━━━━━ INPUT RECORDS

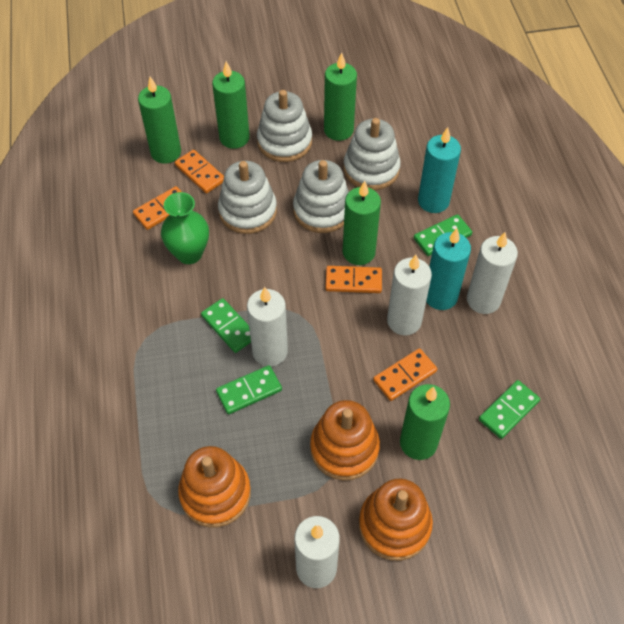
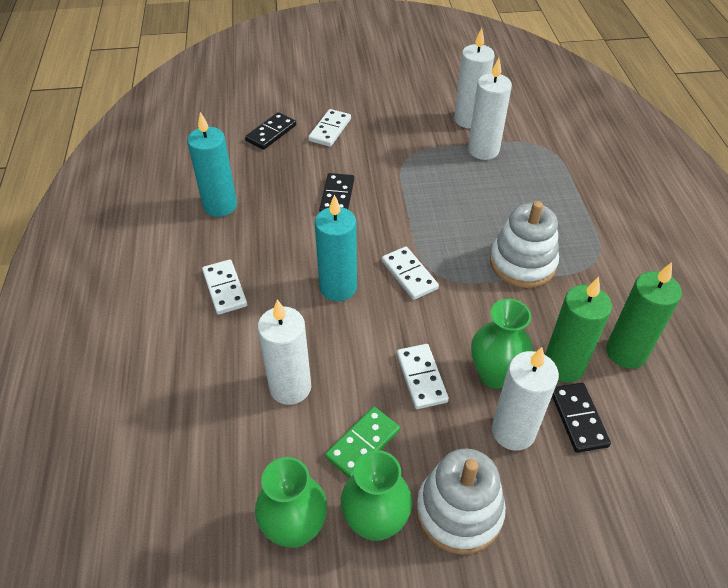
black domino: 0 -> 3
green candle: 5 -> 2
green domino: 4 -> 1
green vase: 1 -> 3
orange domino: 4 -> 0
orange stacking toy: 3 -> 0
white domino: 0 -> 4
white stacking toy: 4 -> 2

━━━━━━━━━━
━━━━━ INPUT RECORDS

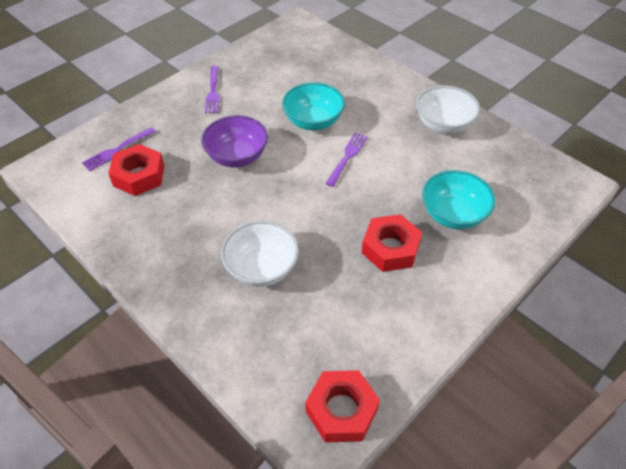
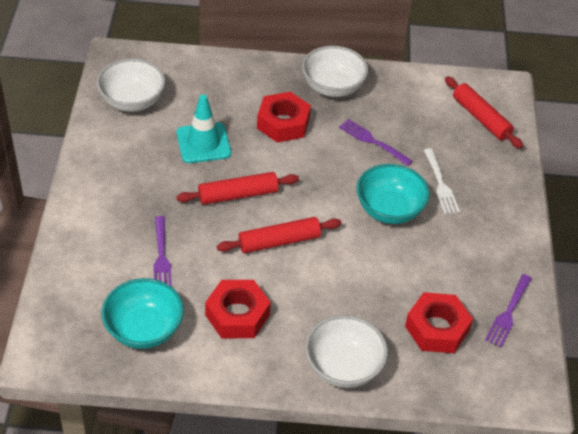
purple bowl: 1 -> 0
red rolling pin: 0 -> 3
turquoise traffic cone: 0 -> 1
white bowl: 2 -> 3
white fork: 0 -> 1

━━━━━━━━━━

• WHAT YOU WILL DO
All that is needed is the exact run of lines above from the line containing "green domino: 4 -> 1" through the line containing "white stacking toy: 4 -> 2", both of them included.

• RESULT OF THIS TASK
green domino: 4 -> 1
green vase: 1 -> 3
orange domino: 4 -> 0
orange stacking toy: 3 -> 0
white domino: 0 -> 4
white stacking toy: 4 -> 2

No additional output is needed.